Restate word for word the lines below from the one that has "orange screwdriver [92,469,163,496]" through the one that has "black heart [362,265,423,328] -> none", keeping both and dropping all pictures.

════

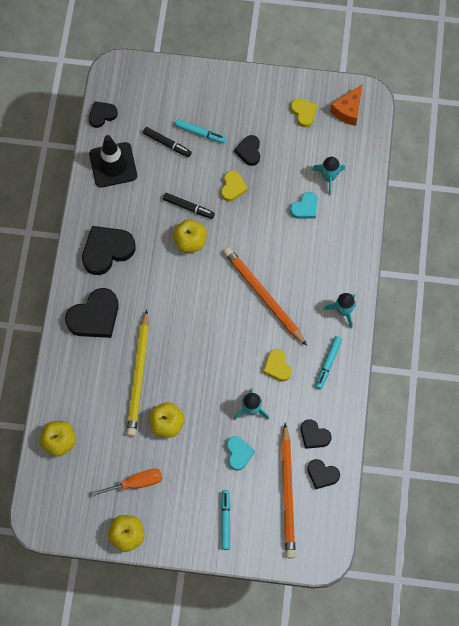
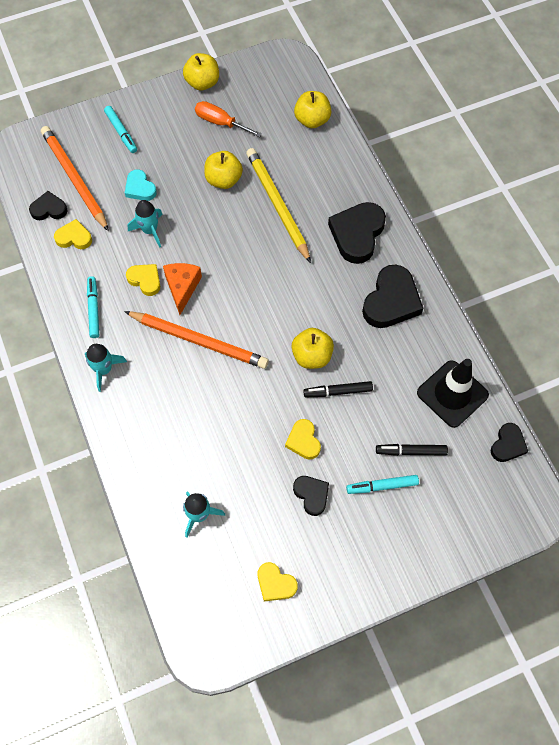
camera: 150 degrees right, 5 degrees down
orange screwdriver [92,469,163,496] -> orange screwdriver turned 75 degrees clockwise [195,101,262,137]
turquoise heart [290,192,318,219] -> none
black heart [301,419,332,449] -> yellow heart [54,219,92,249]
orange cheese [330,84,363,126] -> orange cheese moved to [163,263,202,315]

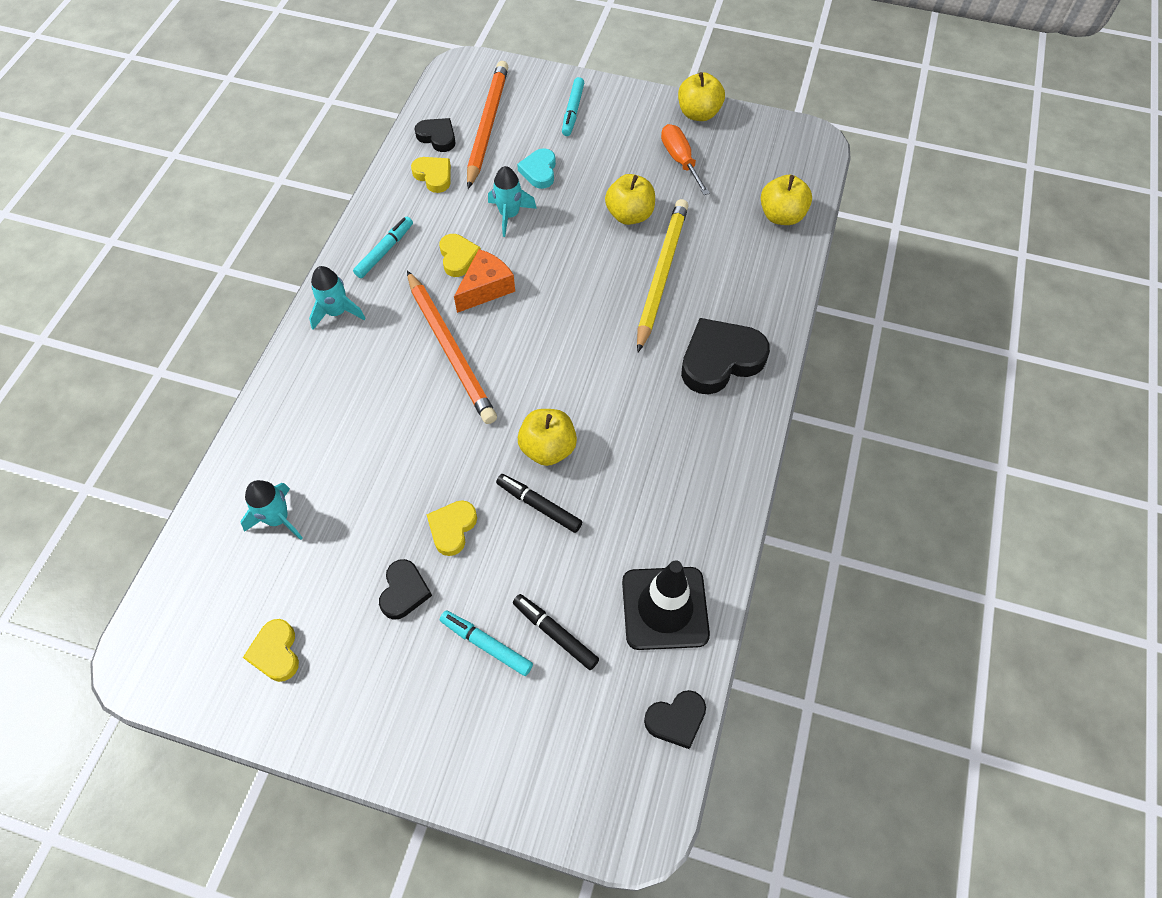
camera: 40 degrees right, 5 degrees down
black heart [362,265,423,328] -> none

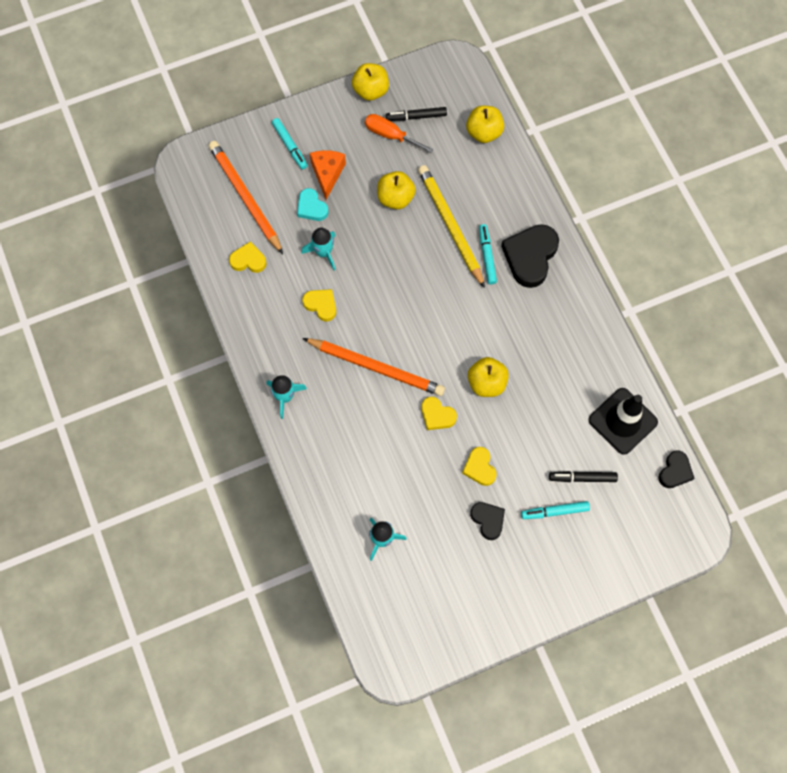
camera: 40 degrees left, 10 degrees up
yellow heart [243,619,299,682] -> yellow heart moved to [421,397,457,430]
turquoise marker [353,217,413,278] -> turquoise marker moved to [479,224,497,285]
black heart [415,118,456,152] -> none
orange cheese [454,249,515,313] -> orange cheese moved to [310,150,346,200]
black marker [496,474,582,533] -> black marker moved to [386,107,447,121]

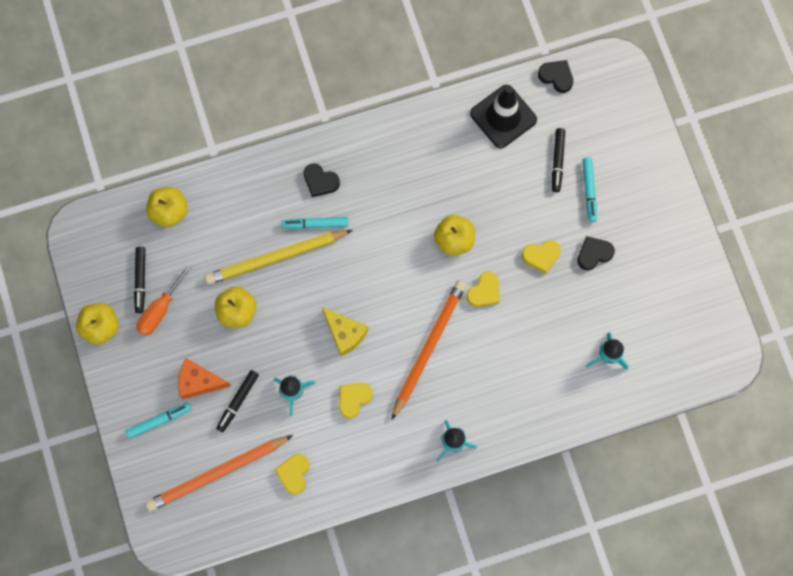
camera: 85 degrees left, 5 degrees up
turquoise heart [297,188,328,221] -> black marker [216,370,259,432]
black heart [501,224,559,288] -> black heart [304,163,340,197], size x0.56
none -> yellow cheese [322,307,368,356]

════

ANSWER:
orange screwdriver [92,469,163,496] -> orange screwdriver turned 75 degrees clockwise [195,101,262,137]
turquoise heart [290,192,318,219] -> none
black heart [301,419,332,449] -> yellow heart [54,219,92,249]
orange cheese [330,84,363,126] -> orange cheese moved to [163,263,202,315]

camera: 40 degrees right, 5 degrees down
black heart [362,265,423,328] -> none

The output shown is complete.